Among the records that follow, set down only the lines from the one containing "black rectangle: (44, 35)" to the one containing "yellow diamond: (731, 559)", both included, exactly.

AVAILABLE RECORDS
-- Opening Marker --

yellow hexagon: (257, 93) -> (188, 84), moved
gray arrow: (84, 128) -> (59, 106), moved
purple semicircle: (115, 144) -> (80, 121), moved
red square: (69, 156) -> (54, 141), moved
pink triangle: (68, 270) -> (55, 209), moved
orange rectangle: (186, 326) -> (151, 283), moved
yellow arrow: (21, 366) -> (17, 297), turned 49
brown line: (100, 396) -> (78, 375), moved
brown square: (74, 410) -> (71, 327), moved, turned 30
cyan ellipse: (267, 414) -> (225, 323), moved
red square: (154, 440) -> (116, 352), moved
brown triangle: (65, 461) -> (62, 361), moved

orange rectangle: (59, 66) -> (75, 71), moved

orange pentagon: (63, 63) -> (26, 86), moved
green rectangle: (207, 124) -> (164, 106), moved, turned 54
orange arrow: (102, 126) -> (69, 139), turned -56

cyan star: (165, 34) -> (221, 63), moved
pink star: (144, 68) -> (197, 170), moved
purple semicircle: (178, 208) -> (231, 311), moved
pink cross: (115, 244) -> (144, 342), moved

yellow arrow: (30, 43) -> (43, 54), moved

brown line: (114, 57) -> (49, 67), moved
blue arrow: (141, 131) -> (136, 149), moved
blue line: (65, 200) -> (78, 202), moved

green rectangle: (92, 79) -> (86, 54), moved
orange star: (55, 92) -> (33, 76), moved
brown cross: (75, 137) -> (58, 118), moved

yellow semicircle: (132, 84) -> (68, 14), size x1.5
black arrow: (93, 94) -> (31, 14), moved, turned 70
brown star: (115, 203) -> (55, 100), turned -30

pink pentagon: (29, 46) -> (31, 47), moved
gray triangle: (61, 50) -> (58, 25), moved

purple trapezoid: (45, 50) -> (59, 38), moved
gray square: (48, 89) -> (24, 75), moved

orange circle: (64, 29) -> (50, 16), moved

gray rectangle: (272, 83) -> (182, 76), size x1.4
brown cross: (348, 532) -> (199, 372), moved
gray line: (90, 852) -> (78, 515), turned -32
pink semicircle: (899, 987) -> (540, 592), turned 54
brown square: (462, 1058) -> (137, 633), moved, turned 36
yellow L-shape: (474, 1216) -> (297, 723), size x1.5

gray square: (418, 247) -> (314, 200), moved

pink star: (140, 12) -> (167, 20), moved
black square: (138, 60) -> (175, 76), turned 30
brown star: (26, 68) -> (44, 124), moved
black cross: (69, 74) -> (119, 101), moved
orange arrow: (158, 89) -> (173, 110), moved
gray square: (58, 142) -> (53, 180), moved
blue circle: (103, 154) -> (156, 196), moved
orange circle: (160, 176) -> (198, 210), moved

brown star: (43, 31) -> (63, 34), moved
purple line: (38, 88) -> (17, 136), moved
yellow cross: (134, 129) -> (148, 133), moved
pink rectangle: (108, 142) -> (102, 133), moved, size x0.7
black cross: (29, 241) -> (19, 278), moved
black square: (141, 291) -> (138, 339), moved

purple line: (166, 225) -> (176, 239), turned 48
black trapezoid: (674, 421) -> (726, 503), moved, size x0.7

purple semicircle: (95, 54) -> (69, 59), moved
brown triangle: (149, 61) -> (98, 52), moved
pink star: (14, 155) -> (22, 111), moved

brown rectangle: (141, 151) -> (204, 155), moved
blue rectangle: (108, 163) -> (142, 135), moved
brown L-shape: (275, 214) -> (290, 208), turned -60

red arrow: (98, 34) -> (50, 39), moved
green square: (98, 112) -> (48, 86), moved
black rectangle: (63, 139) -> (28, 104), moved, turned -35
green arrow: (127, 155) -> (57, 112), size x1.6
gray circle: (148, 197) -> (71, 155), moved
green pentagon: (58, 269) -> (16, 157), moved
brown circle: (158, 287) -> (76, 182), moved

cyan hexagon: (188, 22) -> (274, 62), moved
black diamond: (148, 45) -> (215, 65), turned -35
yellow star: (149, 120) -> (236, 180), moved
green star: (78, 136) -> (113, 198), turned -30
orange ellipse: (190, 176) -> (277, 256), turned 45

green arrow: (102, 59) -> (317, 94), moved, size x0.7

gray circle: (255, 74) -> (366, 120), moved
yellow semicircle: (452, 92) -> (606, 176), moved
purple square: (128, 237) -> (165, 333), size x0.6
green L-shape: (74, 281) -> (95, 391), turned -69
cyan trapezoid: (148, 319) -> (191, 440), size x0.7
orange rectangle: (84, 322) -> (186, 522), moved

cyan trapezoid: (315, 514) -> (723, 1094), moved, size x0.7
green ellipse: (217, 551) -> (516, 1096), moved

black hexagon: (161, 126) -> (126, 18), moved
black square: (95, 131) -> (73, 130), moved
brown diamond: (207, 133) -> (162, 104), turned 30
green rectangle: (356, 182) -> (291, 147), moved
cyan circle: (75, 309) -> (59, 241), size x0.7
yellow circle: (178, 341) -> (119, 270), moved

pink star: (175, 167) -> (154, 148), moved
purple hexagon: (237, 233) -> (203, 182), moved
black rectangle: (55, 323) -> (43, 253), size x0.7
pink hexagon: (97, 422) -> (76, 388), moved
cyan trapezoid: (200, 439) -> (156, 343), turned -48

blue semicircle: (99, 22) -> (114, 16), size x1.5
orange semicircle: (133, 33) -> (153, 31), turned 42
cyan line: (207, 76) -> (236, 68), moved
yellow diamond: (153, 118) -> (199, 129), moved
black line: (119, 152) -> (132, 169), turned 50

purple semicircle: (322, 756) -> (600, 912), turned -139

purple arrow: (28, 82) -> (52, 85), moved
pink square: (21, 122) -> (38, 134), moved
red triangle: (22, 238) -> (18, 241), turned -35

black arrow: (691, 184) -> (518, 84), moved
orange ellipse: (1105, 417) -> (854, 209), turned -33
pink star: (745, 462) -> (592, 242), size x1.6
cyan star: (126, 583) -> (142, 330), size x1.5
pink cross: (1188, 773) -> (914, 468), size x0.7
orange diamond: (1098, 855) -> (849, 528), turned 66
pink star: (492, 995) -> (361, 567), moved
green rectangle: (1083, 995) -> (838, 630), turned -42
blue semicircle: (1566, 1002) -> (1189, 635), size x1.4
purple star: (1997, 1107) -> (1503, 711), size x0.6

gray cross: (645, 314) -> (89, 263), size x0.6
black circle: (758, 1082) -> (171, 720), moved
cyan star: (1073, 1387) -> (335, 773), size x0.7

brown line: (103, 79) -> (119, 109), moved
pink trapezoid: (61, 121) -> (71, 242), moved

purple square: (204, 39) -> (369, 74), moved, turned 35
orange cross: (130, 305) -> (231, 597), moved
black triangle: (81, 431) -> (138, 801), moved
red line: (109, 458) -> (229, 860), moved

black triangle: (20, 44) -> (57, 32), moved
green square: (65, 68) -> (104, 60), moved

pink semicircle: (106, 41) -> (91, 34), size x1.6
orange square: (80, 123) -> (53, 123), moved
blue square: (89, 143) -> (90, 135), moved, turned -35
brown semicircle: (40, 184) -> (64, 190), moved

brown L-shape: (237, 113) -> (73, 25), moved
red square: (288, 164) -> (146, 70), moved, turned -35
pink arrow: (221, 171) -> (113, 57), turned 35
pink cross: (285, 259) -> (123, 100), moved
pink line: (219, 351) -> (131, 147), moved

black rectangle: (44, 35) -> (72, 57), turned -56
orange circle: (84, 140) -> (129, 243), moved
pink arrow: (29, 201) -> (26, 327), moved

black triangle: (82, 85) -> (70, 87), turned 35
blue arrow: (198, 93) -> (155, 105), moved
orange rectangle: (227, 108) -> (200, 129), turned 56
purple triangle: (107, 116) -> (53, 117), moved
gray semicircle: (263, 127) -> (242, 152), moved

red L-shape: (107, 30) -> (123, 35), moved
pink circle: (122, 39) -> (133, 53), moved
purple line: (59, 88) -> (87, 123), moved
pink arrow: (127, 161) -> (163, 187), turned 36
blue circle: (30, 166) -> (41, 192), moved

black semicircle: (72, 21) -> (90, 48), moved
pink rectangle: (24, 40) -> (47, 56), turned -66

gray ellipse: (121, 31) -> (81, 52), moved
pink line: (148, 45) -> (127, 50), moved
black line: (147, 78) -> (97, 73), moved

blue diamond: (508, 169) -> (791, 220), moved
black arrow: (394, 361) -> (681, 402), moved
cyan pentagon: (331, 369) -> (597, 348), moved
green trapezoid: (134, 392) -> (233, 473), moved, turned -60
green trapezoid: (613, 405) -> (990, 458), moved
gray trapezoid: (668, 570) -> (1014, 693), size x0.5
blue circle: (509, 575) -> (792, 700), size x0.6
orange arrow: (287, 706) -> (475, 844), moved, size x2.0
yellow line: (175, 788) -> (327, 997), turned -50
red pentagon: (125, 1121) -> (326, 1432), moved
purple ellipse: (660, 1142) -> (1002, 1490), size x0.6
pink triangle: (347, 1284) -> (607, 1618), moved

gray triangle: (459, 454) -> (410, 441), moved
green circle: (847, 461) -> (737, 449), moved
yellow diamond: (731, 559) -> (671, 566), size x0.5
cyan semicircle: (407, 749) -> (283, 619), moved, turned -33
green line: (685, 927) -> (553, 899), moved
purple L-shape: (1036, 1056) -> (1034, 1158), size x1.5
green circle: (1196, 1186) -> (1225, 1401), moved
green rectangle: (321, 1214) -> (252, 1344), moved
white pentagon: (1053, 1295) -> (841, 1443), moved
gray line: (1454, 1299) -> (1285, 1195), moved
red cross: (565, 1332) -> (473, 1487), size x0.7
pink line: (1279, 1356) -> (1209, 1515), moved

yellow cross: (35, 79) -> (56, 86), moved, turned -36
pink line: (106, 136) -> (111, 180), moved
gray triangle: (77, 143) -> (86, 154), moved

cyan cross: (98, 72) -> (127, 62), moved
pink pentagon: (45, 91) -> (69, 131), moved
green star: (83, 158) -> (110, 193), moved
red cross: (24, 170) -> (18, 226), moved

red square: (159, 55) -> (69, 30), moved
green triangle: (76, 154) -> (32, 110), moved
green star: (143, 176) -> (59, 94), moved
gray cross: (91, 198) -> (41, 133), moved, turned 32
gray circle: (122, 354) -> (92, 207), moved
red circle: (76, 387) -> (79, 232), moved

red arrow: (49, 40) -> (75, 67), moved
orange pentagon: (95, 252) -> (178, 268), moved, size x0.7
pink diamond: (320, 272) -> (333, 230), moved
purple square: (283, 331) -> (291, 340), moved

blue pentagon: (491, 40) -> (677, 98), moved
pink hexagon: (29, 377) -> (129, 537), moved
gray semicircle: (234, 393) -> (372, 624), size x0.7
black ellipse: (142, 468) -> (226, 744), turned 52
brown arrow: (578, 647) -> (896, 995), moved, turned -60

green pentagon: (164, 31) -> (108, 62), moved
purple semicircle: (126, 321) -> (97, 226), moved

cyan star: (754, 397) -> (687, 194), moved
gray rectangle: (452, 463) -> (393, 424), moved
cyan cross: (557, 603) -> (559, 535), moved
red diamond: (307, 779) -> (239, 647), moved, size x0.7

-- Closing Marker --

RESPONSE TO THE TASK
black rectangle: (44, 35) -> (72, 57), turned -56
orange circle: (84, 140) -> (129, 243), moved
pink arrow: (29, 201) -> (26, 327), moved

black triangle: (82, 85) -> (70, 87), turned 35
blue arrow: (198, 93) -> (155, 105), moved
orange rectangle: (227, 108) -> (200, 129), turned 56
purple triangle: (107, 116) -> (53, 117), moved
gray semicircle: (263, 127) -> (242, 152), moved

red L-shape: (107, 30) -> (123, 35), moved
pink circle: (122, 39) -> (133, 53), moved
purple line: (59, 88) -> (87, 123), moved
pink arrow: (127, 161) -> (163, 187), turned 36
blue circle: (30, 166) -> (41, 192), moved

black semicircle: (72, 21) -> (90, 48), moved
pink rectangle: (24, 40) -> (47, 56), turned -66

gray ellipse: (121, 31) -> (81, 52), moved
pink line: (148, 45) -> (127, 50), moved
black line: (147, 78) -> (97, 73), moved

blue diamond: (508, 169) -> (791, 220), moved
black arrow: (394, 361) -> (681, 402), moved
cyan pentagon: (331, 369) -> (597, 348), moved
green trapezoid: (134, 392) -> (233, 473), moved, turned -60
green trapezoid: (613, 405) -> (990, 458), moved
gray trapezoid: (668, 570) -> (1014, 693), size x0.5
blue circle: (509, 575) -> (792, 700), size x0.6
orange arrow: (287, 706) -> (475, 844), moved, size x2.0
yellow line: (175, 788) -> (327, 997), turned -50
red pentagon: (125, 1121) -> (326, 1432), moved
purple ellipse: (660, 1142) -> (1002, 1490), size x0.6
pink triangle: (347, 1284) -> (607, 1618), moved

gray triangle: (459, 454) -> (410, 441), moved
green circle: (847, 461) -> (737, 449), moved
yellow diamond: (731, 559) -> (671, 566), size x0.5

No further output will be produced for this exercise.